[Start of Attachment]
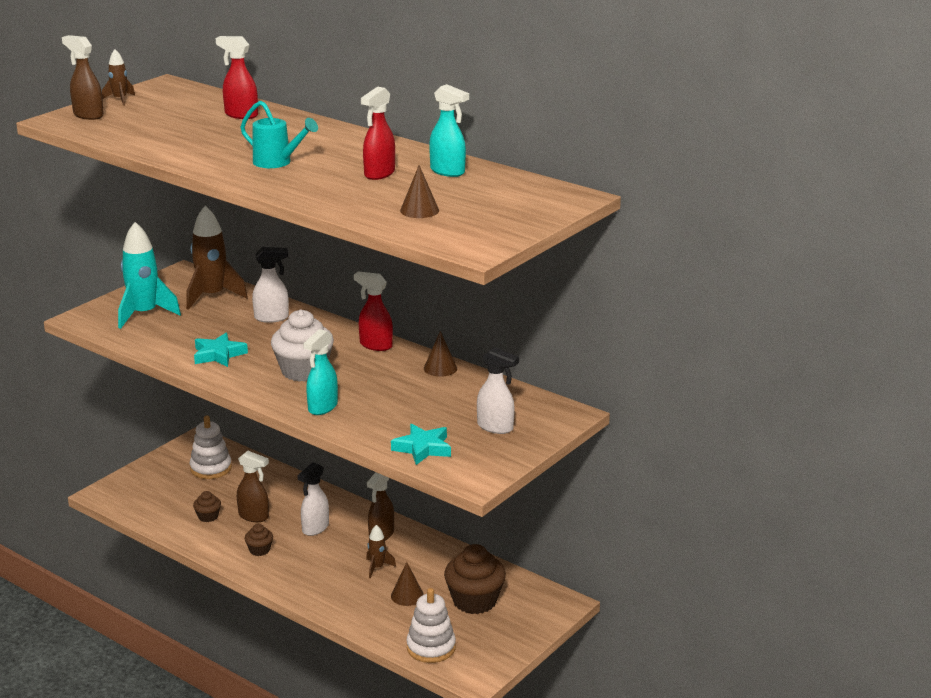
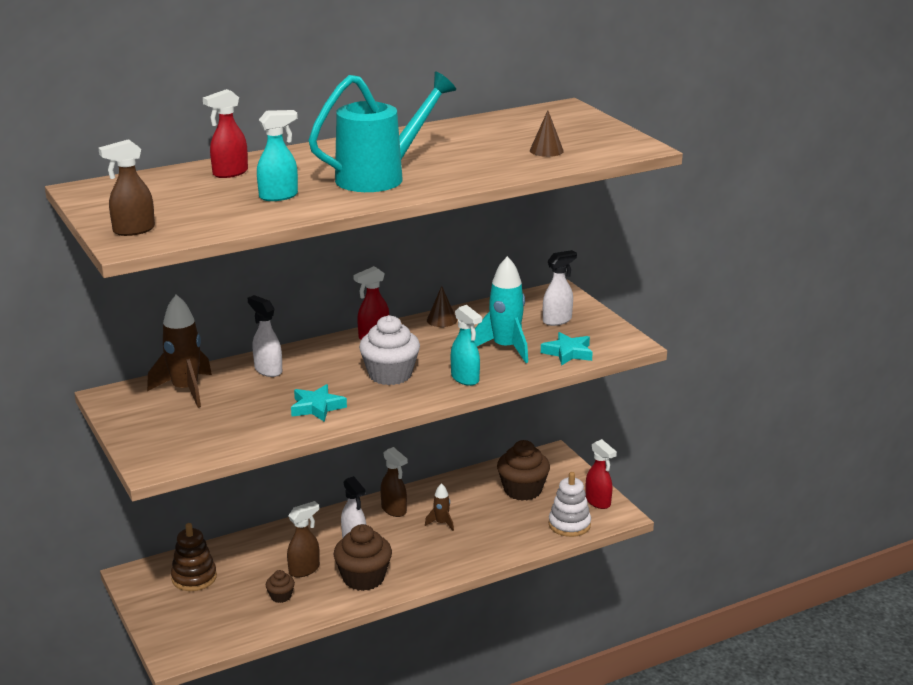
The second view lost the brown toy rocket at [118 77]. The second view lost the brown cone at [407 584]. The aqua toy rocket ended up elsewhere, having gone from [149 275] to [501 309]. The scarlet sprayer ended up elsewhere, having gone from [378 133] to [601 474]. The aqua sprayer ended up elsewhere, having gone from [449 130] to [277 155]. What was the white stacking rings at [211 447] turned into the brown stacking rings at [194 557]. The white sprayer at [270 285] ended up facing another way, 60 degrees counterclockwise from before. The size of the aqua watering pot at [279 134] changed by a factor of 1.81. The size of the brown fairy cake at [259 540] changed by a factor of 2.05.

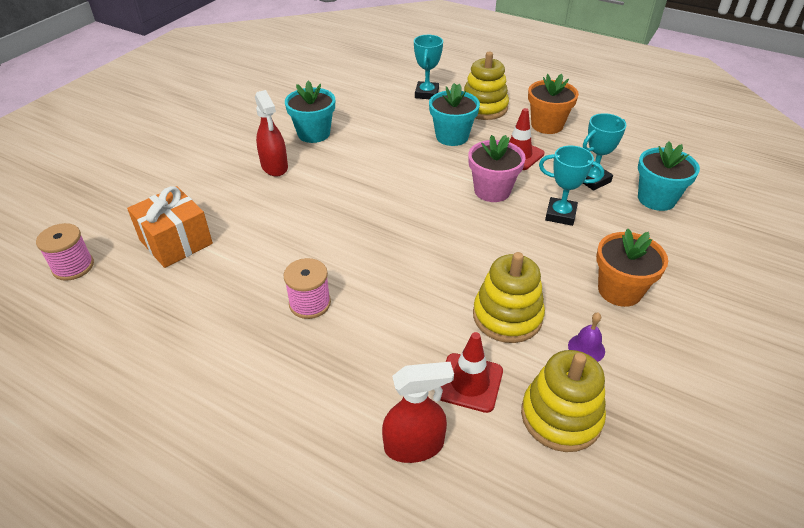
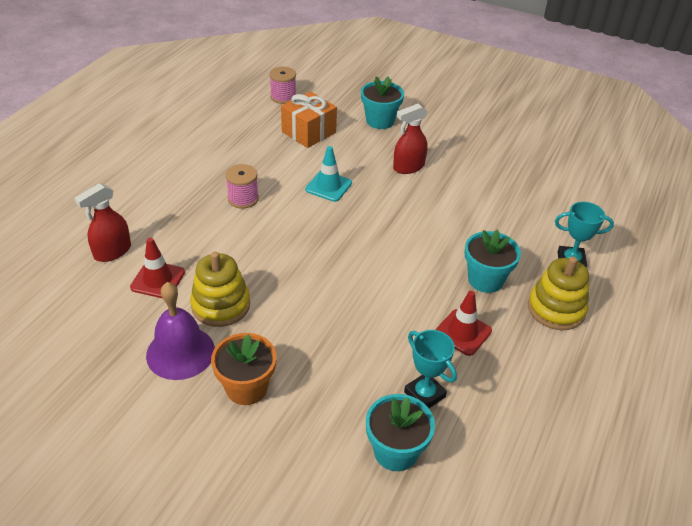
The second view lost the pink potted plant at [497 168]. The second view lost the yellow stacking rings at [563 401]. The second view lost the orange-coloured potted plant at [553 104]. The second view lost the aqua trophy at [571 186]. The second view gained the aqua safety cone at [328 174]. The aqua potted plant ended up elsewhere, having gone from [310 112] to [382 102]. The scarlet sprayer at [418 412] ended up facing another way, 60 degrees clockwise from before. The size of the royal purple bell at [586 337] changed by a factor of 2.19.

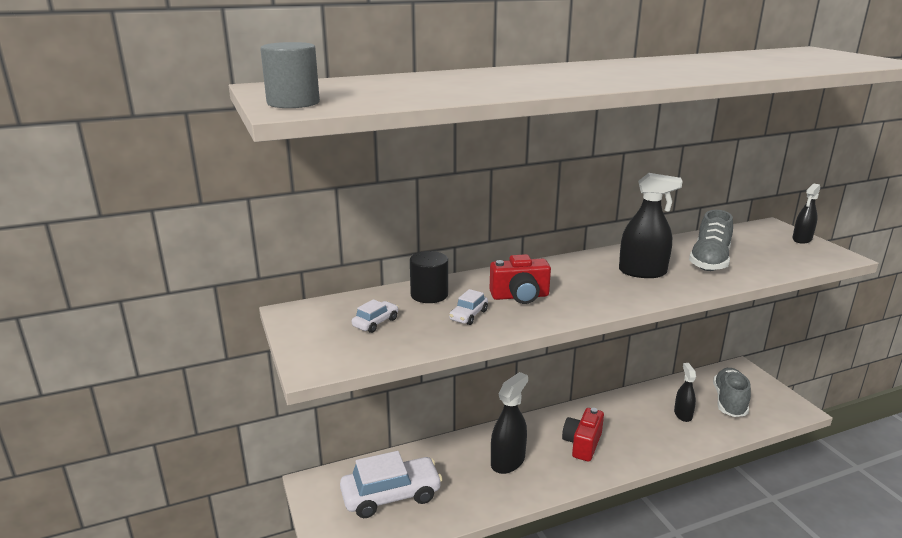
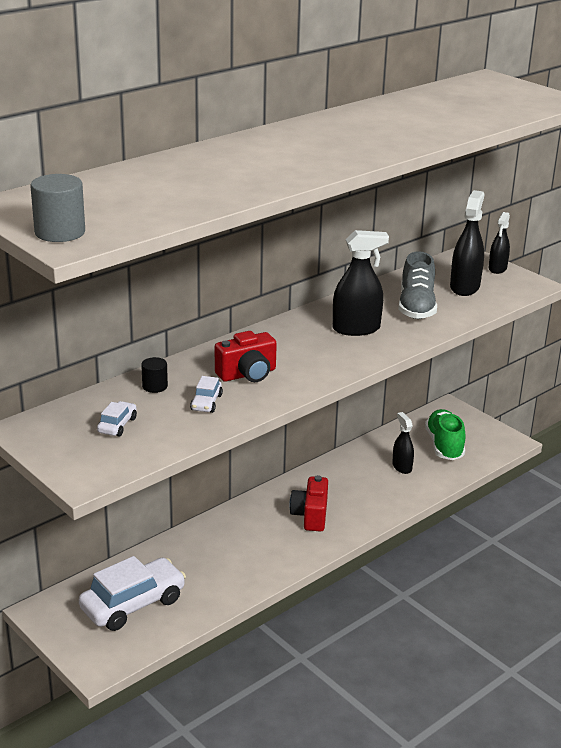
The jet-black sprayer ended up elsewhere, having gone from [509 423] to [467 243]. What was the gray shoe at [732 392] turned into the leaf-green shoe at [445 434]. The size of the jet-black solid cylinder at [429 277] changed by a factor of 0.63.

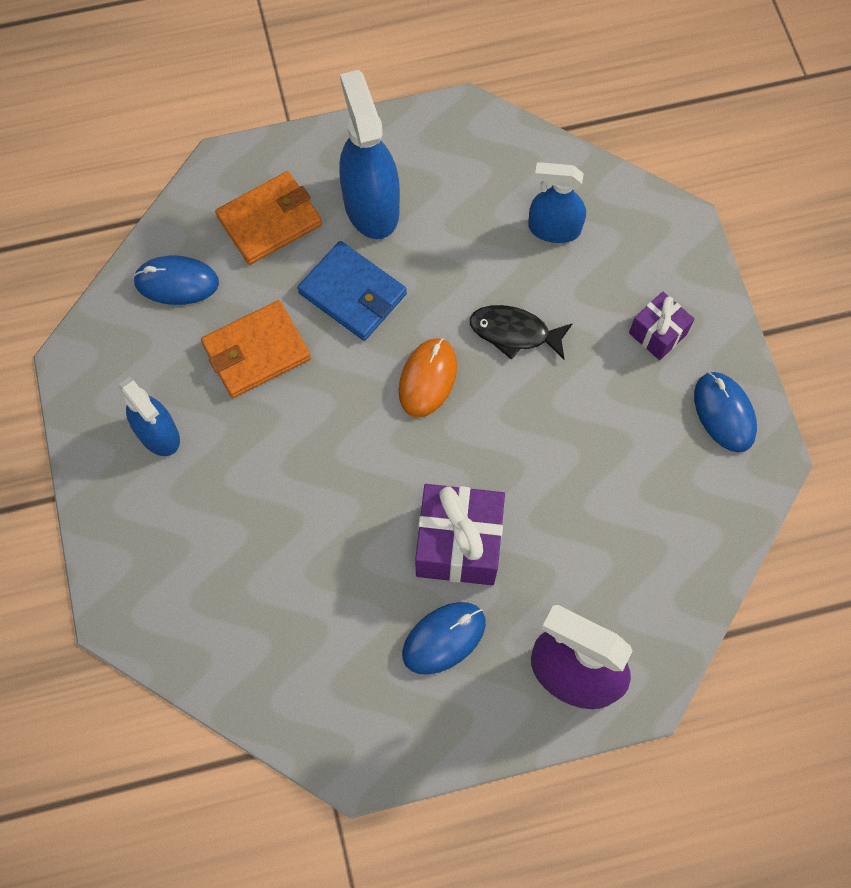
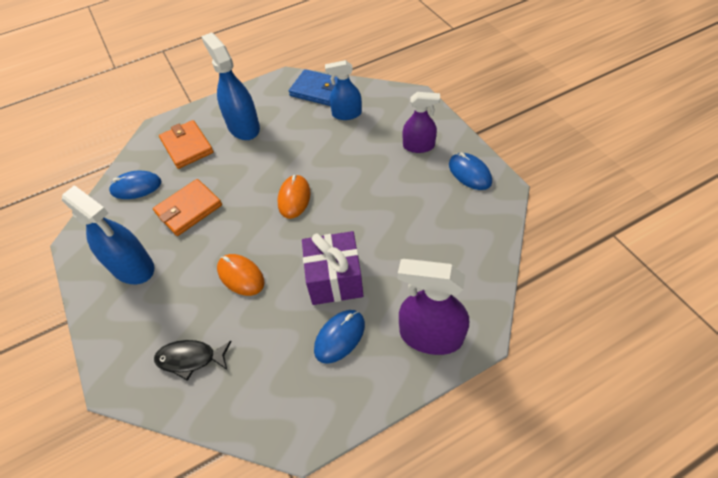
The second view gained the orange-coloured computer mouse at [240 275]. The cobalt wallet ended up elsewhere, having gone from [352 291] to [313 87]. The jet-black fish ended up elsewhere, having gone from [521 332] to [193 360]. Where the royal purple present stood at [661 326], the royal purple sprayer came to stand at [421 122]. The orange-coloured wallet at [268 218] ended up facing another way, 75 degrees counterclockwise from before. The size of the cobalt sprayer at [149 416] changed by a factor of 1.55.

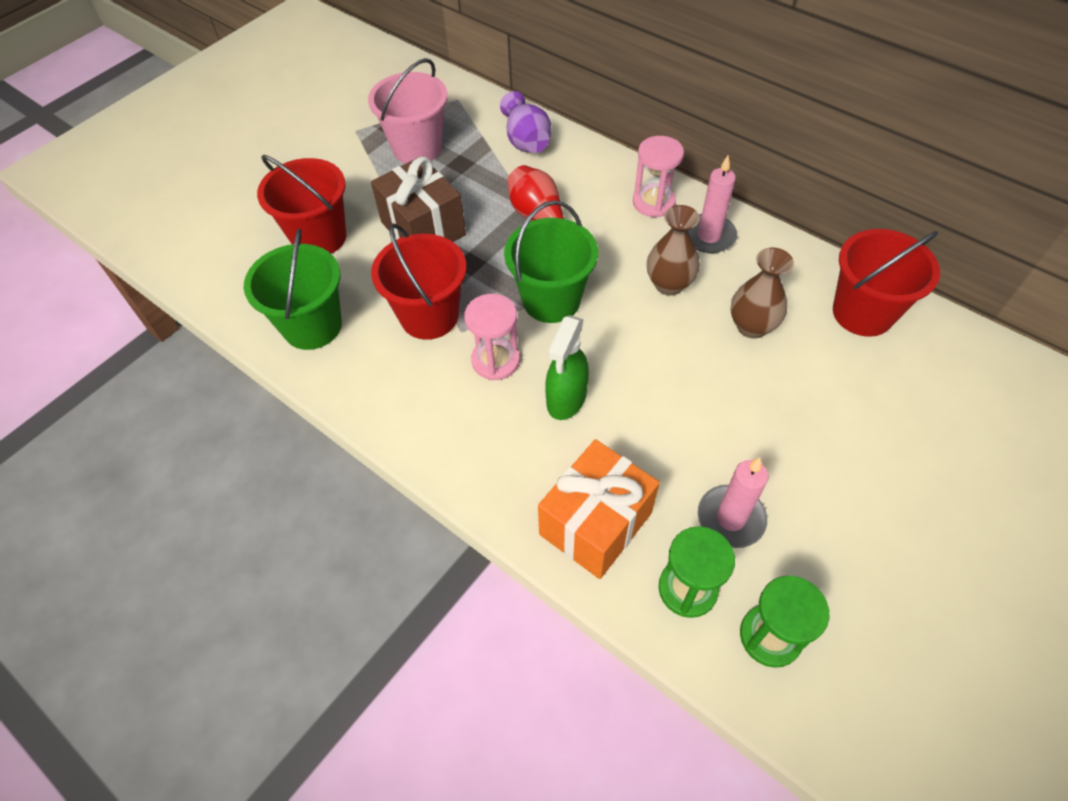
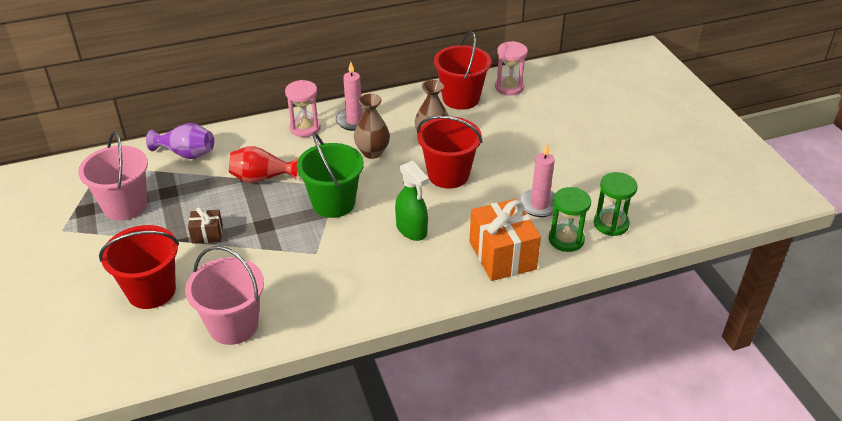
The scarlet sand bucket ended up elsewhere, having gone from [418 281] to [450 152]. The pink hourglass ended up elsewhere, having gone from [492 337] to [511 68]. What was the leaf-green sand bucket at [293 289] turned into the pink sand bucket at [224 295]. The size of the brown present at [418 199] changed by a factor of 0.50.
[End of Attachment]
Excluding all pictures, reproduce the records exactly as they appear above.

The second view lost the brown toy rocket at [118 77]. The second view lost the brown cone at [407 584]. The aqua toy rocket ended up elsewhere, having gone from [149 275] to [501 309]. The scarlet sprayer ended up elsewhere, having gone from [378 133] to [601 474]. The aqua sprayer ended up elsewhere, having gone from [449 130] to [277 155]. What was the white stacking rings at [211 447] turned into the brown stacking rings at [194 557]. The white sprayer at [270 285] ended up facing another way, 60 degrees counterclockwise from before. The size of the aqua watering pot at [279 134] changed by a factor of 1.81. The size of the brown fairy cake at [259 540] changed by a factor of 2.05.

The second view lost the pink potted plant at [497 168]. The second view lost the yellow stacking rings at [563 401]. The second view lost the orange-coloured potted plant at [553 104]. The second view lost the aqua trophy at [571 186]. The second view gained the aqua safety cone at [328 174]. The aqua potted plant ended up elsewhere, having gone from [310 112] to [382 102]. The scarlet sprayer at [418 412] ended up facing another way, 60 degrees clockwise from before. The size of the royal purple bell at [586 337] changed by a factor of 2.19.

The jet-black sprayer ended up elsewhere, having gone from [509 423] to [467 243]. What was the gray shoe at [732 392] turned into the leaf-green shoe at [445 434]. The size of the jet-black solid cylinder at [429 277] changed by a factor of 0.63.

The second view gained the orange-coloured computer mouse at [240 275]. The cobalt wallet ended up elsewhere, having gone from [352 291] to [313 87]. The jet-black fish ended up elsewhere, having gone from [521 332] to [193 360]. Where the royal purple present stood at [661 326], the royal purple sprayer came to stand at [421 122]. The orange-coloured wallet at [268 218] ended up facing another way, 75 degrees counterclockwise from before. The size of the cobalt sprayer at [149 416] changed by a factor of 1.55.

The scarlet sand bucket ended up elsewhere, having gone from [418 281] to [450 152]. The pink hourglass ended up elsewhere, having gone from [492 337] to [511 68]. What was the leaf-green sand bucket at [293 289] turned into the pink sand bucket at [224 295]. The size of the brown present at [418 199] changed by a factor of 0.50.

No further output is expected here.